══ The data ══

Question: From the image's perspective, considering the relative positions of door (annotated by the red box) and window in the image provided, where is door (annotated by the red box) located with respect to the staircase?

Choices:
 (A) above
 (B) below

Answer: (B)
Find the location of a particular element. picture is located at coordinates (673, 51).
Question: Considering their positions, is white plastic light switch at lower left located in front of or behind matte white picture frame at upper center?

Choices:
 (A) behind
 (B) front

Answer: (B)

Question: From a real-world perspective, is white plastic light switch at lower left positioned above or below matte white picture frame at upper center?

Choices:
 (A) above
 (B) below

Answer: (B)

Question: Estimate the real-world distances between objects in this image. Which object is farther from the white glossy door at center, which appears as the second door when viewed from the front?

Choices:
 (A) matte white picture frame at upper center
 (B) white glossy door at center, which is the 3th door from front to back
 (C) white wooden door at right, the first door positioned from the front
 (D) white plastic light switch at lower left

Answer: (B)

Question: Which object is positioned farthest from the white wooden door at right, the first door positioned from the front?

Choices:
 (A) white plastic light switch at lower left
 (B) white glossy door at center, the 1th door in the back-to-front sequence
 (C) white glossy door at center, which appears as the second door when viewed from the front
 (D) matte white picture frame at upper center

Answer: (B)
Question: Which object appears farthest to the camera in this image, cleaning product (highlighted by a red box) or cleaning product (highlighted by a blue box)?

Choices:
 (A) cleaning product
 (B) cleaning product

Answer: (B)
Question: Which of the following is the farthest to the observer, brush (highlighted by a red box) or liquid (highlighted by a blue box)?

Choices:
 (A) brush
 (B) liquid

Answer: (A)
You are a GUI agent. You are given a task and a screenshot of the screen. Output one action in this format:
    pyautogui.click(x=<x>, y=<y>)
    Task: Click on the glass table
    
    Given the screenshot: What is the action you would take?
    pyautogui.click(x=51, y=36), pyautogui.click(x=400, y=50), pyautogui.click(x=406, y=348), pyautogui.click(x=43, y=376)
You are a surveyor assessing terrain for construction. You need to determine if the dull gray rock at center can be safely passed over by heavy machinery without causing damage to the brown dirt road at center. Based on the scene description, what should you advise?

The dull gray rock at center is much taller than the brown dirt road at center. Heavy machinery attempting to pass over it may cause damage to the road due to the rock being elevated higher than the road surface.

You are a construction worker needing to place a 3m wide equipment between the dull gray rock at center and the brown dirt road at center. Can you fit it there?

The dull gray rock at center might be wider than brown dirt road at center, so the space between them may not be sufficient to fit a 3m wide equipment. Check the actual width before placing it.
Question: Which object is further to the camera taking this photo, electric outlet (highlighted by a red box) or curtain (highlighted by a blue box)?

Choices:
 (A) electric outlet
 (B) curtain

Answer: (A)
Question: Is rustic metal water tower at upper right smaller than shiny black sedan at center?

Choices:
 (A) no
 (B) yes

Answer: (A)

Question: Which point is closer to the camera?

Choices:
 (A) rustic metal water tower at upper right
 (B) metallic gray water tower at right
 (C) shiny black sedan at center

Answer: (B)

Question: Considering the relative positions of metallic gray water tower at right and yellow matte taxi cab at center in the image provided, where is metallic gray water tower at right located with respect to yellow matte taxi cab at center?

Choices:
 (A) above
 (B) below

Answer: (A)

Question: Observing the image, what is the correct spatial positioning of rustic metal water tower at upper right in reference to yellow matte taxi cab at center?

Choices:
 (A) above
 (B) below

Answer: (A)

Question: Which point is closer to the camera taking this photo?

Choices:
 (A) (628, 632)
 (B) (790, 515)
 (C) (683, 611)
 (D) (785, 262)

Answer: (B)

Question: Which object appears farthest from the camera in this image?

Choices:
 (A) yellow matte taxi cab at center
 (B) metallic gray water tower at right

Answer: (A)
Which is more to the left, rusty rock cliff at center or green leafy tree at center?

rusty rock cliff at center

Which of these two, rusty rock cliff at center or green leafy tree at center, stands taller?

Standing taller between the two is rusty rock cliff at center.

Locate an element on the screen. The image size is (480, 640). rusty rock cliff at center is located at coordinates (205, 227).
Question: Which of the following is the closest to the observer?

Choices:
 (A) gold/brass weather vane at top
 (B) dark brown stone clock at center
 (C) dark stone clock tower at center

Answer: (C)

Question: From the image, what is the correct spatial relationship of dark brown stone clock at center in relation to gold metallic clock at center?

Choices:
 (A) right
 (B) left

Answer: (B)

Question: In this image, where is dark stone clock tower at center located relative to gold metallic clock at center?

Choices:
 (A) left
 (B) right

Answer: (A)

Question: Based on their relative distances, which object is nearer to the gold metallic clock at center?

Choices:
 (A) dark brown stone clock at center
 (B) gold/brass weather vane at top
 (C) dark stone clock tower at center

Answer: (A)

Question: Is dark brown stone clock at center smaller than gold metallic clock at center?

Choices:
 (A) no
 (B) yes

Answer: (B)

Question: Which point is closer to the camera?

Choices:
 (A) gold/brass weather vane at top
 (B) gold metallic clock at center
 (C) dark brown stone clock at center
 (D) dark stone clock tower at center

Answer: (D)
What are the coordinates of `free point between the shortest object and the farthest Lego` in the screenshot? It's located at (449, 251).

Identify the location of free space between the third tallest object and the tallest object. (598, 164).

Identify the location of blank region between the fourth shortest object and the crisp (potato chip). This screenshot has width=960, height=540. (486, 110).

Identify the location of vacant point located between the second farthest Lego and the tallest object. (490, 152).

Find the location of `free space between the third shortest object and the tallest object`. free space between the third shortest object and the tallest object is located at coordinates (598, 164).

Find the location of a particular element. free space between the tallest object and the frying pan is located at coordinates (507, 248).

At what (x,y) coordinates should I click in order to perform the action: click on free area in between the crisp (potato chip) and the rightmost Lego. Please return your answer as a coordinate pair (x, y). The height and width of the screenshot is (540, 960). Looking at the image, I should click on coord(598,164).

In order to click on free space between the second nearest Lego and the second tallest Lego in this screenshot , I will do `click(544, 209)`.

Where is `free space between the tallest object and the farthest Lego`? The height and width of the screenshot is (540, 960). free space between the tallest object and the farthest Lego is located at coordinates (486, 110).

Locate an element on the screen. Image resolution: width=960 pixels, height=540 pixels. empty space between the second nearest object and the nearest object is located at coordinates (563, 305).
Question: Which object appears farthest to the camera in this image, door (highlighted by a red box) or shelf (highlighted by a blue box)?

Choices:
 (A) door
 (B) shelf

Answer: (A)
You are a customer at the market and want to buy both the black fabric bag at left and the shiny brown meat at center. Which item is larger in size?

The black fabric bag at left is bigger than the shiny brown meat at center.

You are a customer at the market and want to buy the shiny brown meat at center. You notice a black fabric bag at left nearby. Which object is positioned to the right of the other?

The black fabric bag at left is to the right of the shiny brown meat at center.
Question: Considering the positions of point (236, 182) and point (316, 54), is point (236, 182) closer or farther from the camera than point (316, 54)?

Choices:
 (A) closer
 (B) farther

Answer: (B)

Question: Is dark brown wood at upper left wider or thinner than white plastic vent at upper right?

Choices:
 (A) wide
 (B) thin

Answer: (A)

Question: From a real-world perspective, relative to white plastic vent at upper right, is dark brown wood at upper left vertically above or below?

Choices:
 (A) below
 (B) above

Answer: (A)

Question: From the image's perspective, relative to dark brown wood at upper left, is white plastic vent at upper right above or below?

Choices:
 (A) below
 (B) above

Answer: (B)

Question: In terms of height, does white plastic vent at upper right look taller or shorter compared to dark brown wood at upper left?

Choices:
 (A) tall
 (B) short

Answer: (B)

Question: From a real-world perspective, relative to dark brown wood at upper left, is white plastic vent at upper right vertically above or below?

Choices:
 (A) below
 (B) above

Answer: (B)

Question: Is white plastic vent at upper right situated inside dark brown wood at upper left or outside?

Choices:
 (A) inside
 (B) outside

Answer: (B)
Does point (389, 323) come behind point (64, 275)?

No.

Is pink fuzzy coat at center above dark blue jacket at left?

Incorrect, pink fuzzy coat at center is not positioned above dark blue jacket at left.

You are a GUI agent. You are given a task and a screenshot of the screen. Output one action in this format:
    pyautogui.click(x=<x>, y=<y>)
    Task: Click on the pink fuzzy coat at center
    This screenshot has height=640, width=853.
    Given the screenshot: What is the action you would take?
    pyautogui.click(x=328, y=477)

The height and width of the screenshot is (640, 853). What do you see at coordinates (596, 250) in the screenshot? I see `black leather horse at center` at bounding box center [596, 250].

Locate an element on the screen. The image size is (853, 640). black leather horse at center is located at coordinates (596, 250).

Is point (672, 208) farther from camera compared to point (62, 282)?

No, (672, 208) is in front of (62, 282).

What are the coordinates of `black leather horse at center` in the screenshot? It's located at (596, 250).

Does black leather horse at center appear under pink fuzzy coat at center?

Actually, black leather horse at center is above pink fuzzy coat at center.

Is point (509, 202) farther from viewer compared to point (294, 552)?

═══

### Problem to solve:
Reproduce the listing from the line containing "coordinates (598, 164)." up to and including the line containing "At what (x,y)", substituting "cutting board" for "frying pan" and leaving everything else unchanged.

### Answer:
Find the location of `free space between the third shortest object and the tallest object`. free space between the third shortest object and the tallest object is located at coordinates (598, 164).

Find the location of a particular element. free space between the tallest object and the cutting board is located at coordinates (507, 248).

At what (x,y) coordinates should I click in order to perform the action: click on free area in between the crisp (potato chip) and the rightmost Lego. Please return your answer as a coordinate pair (x, y). The height and width of the screenshot is (540, 960). Looking at the image, I should click on coord(598,164).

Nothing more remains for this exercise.